- WRITTEN REQUEST:
Leave out the pictures and repeat exactly the lines from the one containing "Segment stroma. Return masks as SVG." through the final line of the listing below.

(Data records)
::::::::::
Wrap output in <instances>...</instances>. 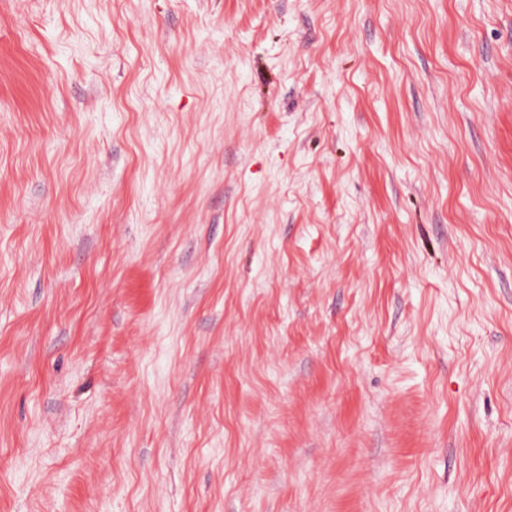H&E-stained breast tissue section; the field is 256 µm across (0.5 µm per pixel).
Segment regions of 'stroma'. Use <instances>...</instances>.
I'll return each instance as SVG.
<instances>
[{"label": "stroma", "instance_id": "35a3bbf8", "mask_svg": "<svg viewBox=\"0 0 512 512\" xmlns=\"http://www.w3.org/2000/svg\"><path fill=\"white\" fill-rule=\"evenodd\" d=\"M0 512H512V0H0Z\"/></svg>", "mask_w": 512, "mask_h": 512}]
</instances>
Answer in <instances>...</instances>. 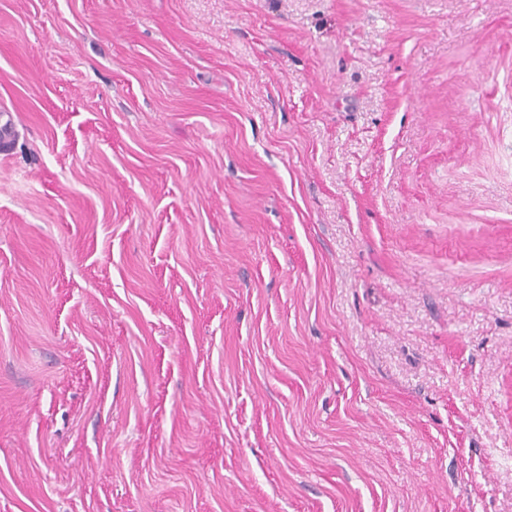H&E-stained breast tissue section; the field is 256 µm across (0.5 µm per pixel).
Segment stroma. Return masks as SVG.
I'll use <instances>...</instances> for the list:
<instances>
[{
	"label": "stroma",
	"instance_id": "stroma-1",
	"mask_svg": "<svg viewBox=\"0 0 512 512\" xmlns=\"http://www.w3.org/2000/svg\"><path fill=\"white\" fill-rule=\"evenodd\" d=\"M0 512H512V0H0Z\"/></svg>",
	"mask_w": 512,
	"mask_h": 512
}]
</instances>
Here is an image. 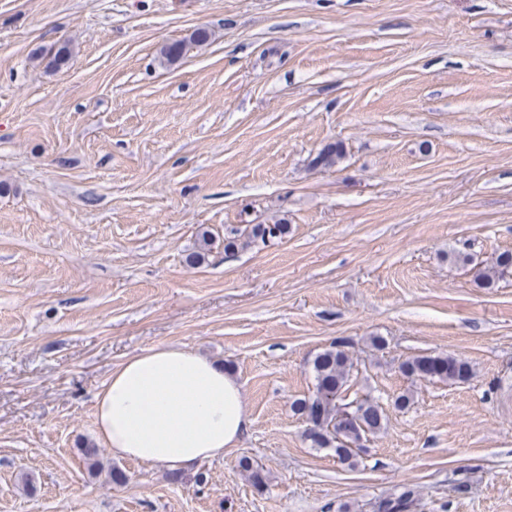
::::::::::
- RESULT OF THIS EXERCISE:
Segment stroma. Return masks as SVG.
I'll use <instances>...</instances> for the list:
<instances>
[{
	"label": "stroma",
	"instance_id": "stroma-1",
	"mask_svg": "<svg viewBox=\"0 0 512 512\" xmlns=\"http://www.w3.org/2000/svg\"><path fill=\"white\" fill-rule=\"evenodd\" d=\"M0 512H512V0H0Z\"/></svg>",
	"mask_w": 512,
	"mask_h": 512
}]
</instances>
Here is an image. 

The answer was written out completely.